Saved data entries:
>>>

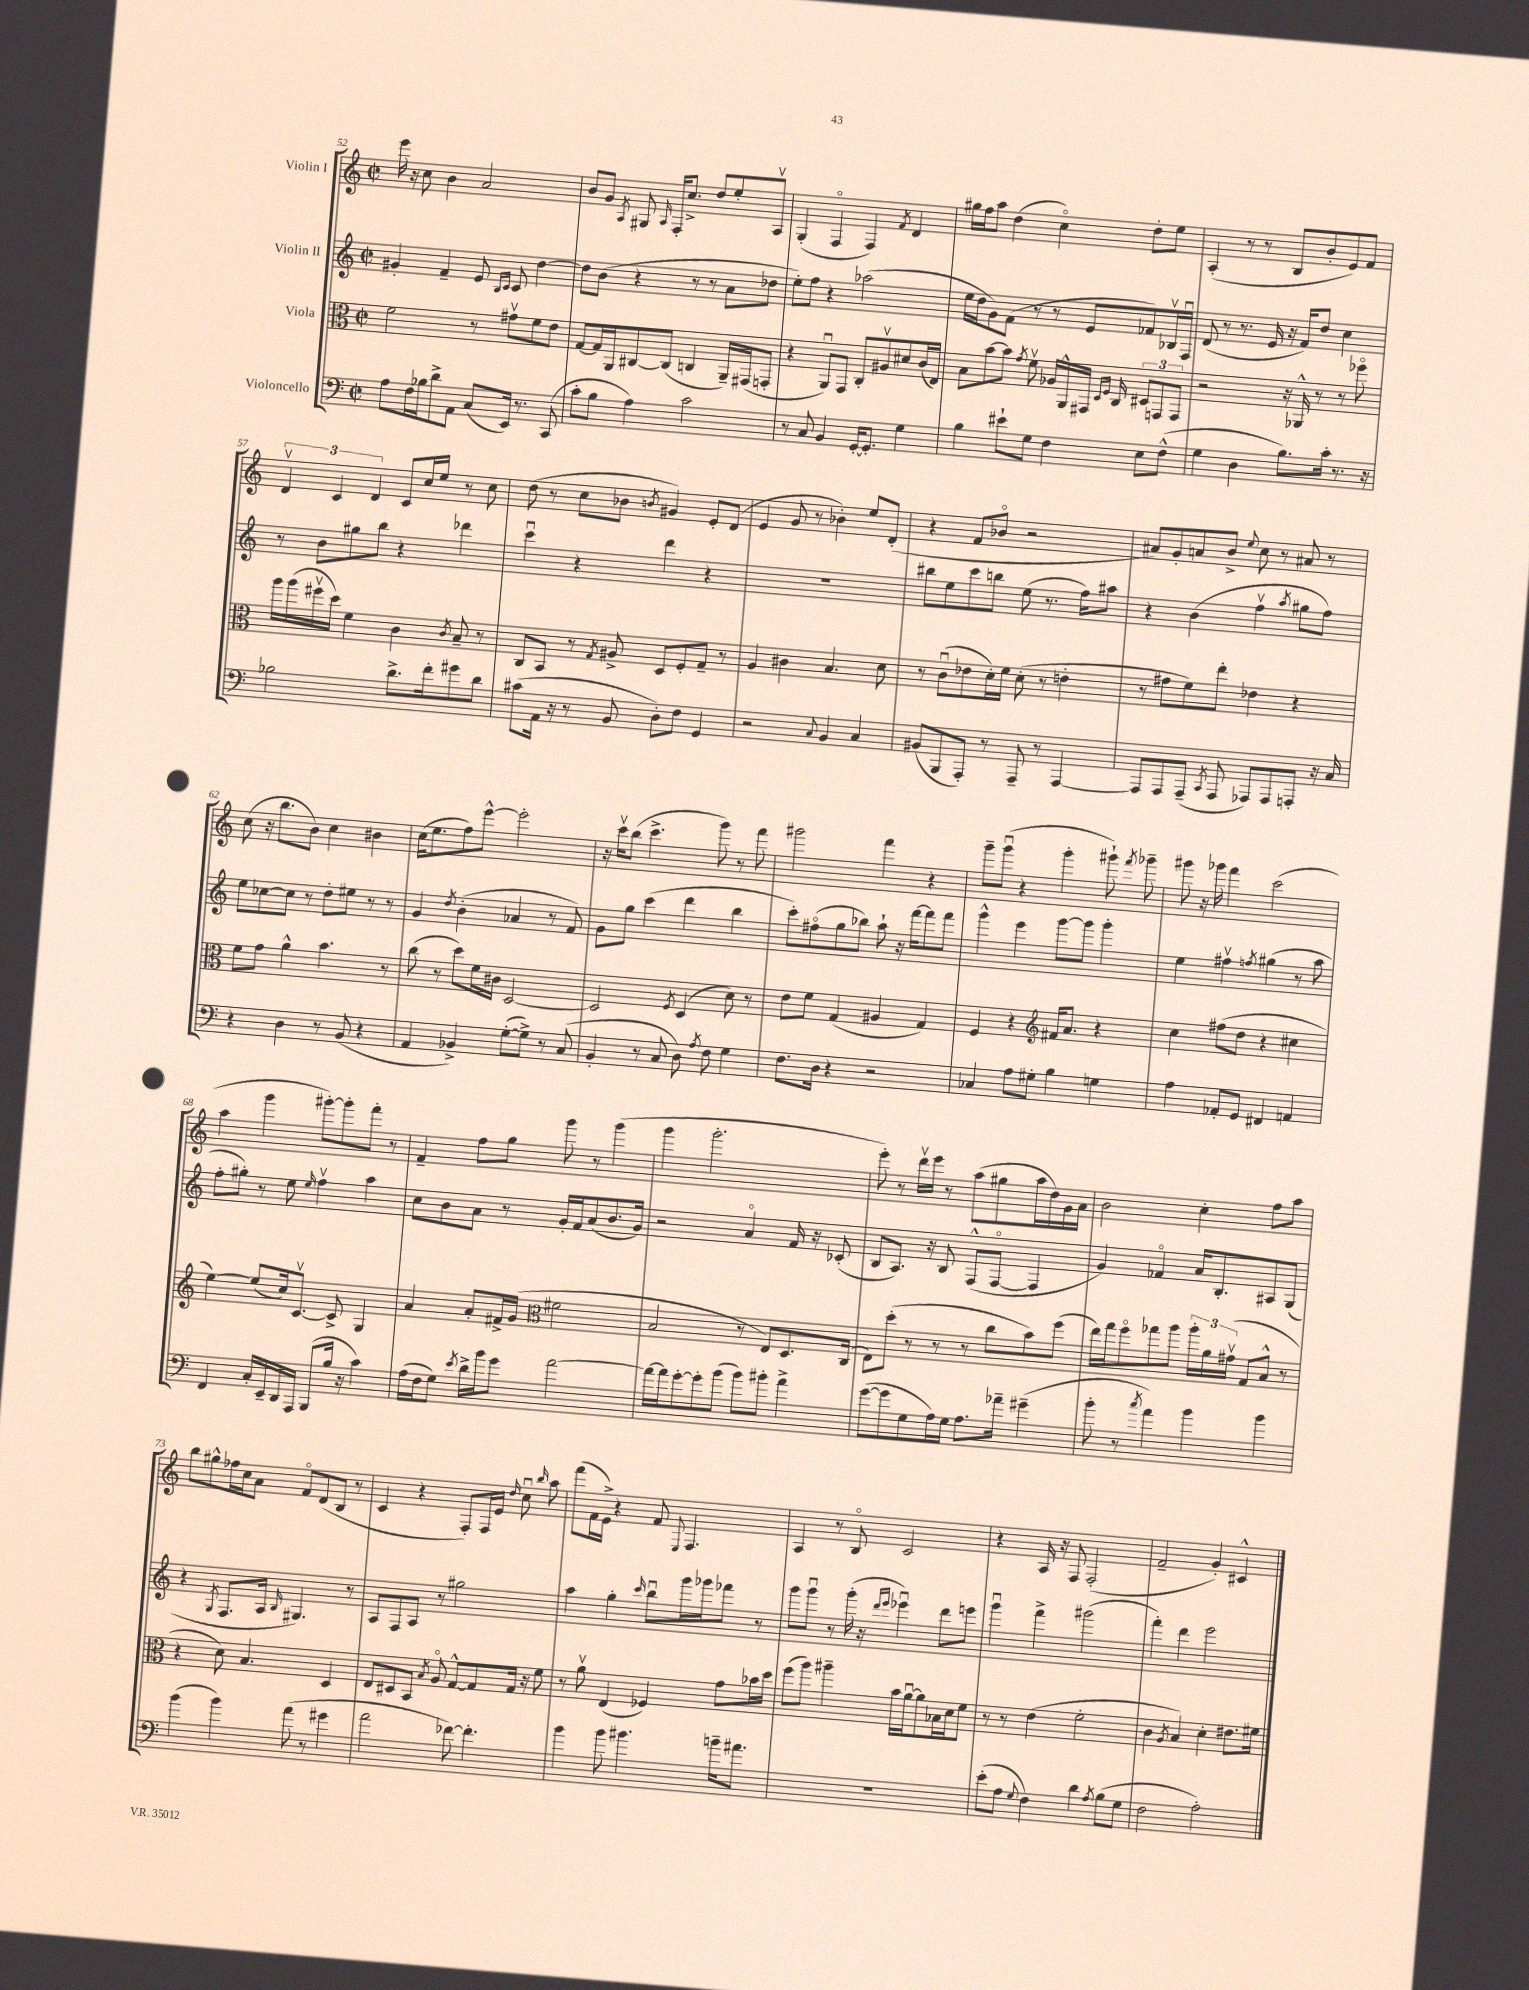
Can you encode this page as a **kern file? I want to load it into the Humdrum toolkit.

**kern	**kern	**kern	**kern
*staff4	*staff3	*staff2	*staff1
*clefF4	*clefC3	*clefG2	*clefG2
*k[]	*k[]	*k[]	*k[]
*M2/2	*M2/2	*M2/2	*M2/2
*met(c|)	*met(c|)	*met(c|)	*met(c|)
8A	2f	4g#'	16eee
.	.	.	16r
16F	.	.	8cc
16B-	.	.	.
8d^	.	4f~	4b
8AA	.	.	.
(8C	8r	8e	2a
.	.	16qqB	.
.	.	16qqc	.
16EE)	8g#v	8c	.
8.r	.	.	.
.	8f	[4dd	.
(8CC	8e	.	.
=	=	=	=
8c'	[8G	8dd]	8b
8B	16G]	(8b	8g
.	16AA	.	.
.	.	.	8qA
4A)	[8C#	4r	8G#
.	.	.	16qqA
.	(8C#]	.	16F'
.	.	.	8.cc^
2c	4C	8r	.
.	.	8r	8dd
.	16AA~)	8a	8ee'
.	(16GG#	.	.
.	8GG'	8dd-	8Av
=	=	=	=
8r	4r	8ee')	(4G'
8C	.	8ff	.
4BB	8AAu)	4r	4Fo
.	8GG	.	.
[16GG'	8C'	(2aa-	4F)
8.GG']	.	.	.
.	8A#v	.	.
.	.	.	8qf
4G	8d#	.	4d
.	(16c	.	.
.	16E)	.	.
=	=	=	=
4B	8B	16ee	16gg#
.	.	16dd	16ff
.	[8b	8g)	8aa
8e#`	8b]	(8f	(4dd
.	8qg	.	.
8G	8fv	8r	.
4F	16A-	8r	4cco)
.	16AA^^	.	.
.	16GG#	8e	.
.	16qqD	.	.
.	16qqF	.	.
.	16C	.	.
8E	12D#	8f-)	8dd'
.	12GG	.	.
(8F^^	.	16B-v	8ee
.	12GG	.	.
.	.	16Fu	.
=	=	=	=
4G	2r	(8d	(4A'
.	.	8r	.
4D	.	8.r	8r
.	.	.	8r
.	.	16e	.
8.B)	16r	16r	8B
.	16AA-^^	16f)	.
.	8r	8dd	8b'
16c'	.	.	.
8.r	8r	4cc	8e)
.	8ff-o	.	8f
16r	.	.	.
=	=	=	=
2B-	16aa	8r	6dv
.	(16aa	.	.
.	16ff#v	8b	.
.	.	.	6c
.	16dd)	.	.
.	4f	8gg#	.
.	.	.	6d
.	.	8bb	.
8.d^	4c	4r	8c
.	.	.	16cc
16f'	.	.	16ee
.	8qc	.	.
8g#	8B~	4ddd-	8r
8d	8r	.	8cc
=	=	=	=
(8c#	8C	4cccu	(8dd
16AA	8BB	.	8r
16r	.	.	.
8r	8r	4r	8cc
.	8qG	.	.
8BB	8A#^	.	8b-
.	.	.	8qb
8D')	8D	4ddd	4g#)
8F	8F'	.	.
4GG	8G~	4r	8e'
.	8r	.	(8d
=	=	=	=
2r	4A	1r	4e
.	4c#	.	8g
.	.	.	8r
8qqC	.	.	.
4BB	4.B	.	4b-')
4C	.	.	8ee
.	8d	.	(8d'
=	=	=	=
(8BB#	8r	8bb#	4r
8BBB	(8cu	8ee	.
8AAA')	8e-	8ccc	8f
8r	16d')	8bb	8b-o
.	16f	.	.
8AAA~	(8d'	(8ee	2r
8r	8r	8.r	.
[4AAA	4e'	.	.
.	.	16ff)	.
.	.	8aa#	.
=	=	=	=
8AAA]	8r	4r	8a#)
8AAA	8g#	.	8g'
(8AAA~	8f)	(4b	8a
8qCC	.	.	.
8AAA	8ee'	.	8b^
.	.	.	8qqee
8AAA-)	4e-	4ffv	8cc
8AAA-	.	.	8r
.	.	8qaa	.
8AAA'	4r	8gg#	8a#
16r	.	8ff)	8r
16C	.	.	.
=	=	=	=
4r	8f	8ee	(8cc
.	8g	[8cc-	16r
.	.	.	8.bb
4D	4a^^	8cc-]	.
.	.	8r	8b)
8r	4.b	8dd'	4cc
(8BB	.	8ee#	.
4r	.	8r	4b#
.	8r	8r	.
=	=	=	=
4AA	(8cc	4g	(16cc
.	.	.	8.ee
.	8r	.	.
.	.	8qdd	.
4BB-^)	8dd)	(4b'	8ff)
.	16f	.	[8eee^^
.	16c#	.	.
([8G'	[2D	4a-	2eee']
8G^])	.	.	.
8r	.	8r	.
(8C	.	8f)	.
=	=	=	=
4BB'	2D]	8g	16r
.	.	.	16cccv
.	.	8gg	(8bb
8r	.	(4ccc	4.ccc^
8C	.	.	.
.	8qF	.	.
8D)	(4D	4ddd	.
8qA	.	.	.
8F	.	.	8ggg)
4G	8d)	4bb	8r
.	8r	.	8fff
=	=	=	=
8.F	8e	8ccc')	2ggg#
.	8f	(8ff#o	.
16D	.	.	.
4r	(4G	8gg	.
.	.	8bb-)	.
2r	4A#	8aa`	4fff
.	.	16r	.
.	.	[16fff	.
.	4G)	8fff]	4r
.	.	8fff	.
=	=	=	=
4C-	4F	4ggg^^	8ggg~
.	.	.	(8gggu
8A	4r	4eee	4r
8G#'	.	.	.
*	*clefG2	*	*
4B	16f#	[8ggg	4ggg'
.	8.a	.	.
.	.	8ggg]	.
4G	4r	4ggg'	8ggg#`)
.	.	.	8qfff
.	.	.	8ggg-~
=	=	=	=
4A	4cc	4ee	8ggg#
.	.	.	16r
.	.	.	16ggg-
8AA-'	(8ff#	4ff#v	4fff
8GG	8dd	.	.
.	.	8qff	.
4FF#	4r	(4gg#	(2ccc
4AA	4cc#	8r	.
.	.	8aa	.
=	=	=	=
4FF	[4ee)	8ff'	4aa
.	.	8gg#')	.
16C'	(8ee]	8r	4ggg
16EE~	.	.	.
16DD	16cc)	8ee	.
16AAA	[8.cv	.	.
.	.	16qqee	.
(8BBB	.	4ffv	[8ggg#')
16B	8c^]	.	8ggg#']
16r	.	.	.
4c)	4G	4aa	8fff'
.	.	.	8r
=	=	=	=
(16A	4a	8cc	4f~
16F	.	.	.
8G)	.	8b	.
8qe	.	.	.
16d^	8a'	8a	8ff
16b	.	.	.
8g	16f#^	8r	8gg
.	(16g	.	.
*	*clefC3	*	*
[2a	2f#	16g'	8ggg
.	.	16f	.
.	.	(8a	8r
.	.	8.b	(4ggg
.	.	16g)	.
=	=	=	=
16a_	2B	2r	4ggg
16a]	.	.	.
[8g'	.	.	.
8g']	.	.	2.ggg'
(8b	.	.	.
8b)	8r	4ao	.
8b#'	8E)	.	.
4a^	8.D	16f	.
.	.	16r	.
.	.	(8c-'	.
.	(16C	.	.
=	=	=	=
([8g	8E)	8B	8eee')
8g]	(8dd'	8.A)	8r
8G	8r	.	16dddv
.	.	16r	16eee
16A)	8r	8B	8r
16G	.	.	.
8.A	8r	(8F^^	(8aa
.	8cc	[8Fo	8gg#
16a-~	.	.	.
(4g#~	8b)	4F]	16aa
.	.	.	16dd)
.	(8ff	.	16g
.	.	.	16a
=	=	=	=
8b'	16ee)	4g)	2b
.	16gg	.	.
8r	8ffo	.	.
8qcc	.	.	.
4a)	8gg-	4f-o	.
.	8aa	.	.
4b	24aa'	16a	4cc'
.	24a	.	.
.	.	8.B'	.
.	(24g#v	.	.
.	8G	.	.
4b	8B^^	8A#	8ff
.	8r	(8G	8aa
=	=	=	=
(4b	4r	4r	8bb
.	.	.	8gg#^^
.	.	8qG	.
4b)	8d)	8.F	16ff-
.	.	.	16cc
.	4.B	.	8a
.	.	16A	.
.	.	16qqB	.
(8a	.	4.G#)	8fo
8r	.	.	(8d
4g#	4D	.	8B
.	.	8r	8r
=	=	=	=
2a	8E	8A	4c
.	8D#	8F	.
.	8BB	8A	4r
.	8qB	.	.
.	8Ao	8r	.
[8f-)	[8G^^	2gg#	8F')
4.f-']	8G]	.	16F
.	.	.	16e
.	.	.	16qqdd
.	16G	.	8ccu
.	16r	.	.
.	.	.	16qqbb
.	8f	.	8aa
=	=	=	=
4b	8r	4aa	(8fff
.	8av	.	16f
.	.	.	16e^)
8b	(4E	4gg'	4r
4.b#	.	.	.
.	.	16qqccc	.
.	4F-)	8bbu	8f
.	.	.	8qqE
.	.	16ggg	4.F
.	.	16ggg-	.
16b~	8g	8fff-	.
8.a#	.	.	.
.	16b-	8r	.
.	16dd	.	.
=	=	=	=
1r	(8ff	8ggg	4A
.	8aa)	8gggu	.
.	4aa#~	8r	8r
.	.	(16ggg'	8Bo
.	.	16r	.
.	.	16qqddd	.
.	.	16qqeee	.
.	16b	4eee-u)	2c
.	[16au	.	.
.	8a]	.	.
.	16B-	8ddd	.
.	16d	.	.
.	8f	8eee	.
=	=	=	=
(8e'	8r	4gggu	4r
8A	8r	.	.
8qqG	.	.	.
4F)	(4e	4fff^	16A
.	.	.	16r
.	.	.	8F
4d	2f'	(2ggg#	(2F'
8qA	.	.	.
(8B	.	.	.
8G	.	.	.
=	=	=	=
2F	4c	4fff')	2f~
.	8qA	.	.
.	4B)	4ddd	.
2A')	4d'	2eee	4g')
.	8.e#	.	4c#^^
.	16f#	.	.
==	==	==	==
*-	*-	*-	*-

<<<
>>>

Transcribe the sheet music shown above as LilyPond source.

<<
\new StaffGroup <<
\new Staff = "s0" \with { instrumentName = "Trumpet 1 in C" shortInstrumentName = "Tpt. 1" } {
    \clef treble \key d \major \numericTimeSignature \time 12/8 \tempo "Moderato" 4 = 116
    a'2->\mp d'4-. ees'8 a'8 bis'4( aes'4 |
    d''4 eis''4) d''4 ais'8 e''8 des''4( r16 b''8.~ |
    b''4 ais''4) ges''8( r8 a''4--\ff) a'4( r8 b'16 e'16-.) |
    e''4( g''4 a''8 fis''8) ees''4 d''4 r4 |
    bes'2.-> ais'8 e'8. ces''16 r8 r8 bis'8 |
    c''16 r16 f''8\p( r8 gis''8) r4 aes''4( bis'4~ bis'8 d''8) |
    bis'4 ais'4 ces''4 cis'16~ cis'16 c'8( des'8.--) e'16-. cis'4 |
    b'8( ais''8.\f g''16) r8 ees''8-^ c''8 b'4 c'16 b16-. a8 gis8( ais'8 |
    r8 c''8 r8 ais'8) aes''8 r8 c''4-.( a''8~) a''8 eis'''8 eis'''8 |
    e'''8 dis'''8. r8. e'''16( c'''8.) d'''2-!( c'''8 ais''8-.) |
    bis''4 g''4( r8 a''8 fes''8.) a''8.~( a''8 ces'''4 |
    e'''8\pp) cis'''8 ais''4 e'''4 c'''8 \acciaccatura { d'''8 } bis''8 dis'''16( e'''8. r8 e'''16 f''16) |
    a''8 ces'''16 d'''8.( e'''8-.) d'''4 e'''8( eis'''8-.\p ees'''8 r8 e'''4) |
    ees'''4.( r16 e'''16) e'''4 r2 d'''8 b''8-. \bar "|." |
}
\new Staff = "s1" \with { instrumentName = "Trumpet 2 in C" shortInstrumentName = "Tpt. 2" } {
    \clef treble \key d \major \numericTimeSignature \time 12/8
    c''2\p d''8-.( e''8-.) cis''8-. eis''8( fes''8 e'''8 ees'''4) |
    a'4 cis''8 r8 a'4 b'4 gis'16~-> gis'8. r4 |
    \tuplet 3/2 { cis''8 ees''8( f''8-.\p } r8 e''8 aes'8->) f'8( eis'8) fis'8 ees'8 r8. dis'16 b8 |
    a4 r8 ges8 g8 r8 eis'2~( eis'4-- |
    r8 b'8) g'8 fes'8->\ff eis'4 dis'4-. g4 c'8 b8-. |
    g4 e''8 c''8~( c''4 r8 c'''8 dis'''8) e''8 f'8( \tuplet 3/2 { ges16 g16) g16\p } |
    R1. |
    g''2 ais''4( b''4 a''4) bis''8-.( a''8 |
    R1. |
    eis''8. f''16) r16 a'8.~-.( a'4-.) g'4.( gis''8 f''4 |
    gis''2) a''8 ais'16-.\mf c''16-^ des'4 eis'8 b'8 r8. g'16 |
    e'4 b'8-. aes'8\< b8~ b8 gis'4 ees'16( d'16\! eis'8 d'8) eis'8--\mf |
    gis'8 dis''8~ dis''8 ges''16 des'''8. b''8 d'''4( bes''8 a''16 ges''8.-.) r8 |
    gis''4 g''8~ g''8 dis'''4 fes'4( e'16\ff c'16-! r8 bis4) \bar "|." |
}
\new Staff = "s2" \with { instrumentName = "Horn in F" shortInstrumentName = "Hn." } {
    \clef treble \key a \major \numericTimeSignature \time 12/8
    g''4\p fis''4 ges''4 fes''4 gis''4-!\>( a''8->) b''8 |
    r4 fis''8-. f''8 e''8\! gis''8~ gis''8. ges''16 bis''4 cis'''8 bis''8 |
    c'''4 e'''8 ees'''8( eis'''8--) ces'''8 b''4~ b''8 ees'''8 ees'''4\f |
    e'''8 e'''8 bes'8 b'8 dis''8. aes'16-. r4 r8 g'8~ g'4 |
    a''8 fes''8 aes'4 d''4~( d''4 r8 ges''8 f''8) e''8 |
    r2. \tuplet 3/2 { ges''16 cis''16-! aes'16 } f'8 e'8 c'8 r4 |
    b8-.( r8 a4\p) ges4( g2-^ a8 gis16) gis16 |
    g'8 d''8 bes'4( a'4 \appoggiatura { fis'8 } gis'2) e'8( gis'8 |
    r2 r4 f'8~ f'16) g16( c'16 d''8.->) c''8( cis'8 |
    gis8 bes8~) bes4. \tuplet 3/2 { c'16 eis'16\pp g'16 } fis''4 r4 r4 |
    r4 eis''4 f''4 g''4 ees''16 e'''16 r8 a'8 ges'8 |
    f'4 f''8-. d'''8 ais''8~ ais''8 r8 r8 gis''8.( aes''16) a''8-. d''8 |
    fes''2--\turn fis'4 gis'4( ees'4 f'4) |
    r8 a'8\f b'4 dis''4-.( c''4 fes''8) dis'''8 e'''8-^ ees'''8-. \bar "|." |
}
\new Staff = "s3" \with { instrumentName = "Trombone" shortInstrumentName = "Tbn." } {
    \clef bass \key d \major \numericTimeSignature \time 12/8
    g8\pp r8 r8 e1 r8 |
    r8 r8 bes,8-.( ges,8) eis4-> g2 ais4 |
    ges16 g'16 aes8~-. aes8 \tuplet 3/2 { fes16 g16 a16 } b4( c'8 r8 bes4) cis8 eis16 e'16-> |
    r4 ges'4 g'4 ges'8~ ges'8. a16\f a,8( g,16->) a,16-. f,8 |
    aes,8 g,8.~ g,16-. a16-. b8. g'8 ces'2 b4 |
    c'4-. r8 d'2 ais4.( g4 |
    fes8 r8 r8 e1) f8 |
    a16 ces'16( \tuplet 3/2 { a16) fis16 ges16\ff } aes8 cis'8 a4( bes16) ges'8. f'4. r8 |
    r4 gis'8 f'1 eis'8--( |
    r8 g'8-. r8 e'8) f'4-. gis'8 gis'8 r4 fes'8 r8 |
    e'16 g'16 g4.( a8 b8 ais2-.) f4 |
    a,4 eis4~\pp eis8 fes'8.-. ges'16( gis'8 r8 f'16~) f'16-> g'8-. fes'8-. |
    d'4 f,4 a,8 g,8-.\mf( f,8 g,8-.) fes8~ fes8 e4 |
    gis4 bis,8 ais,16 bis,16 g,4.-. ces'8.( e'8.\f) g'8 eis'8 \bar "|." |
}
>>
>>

<<<

• To be done: Show each line of the listing that includes the string "treble".

• Answer for this exercise:
    \clef treble \key d \major \numericTimeSignature \time 12/8 \tempo "Moderato" 4 = 116
    \clef treble \key d \major \numericTimeSignature \time 12/8
    \clef treble \key a \major \numericTimeSignature \time 12/8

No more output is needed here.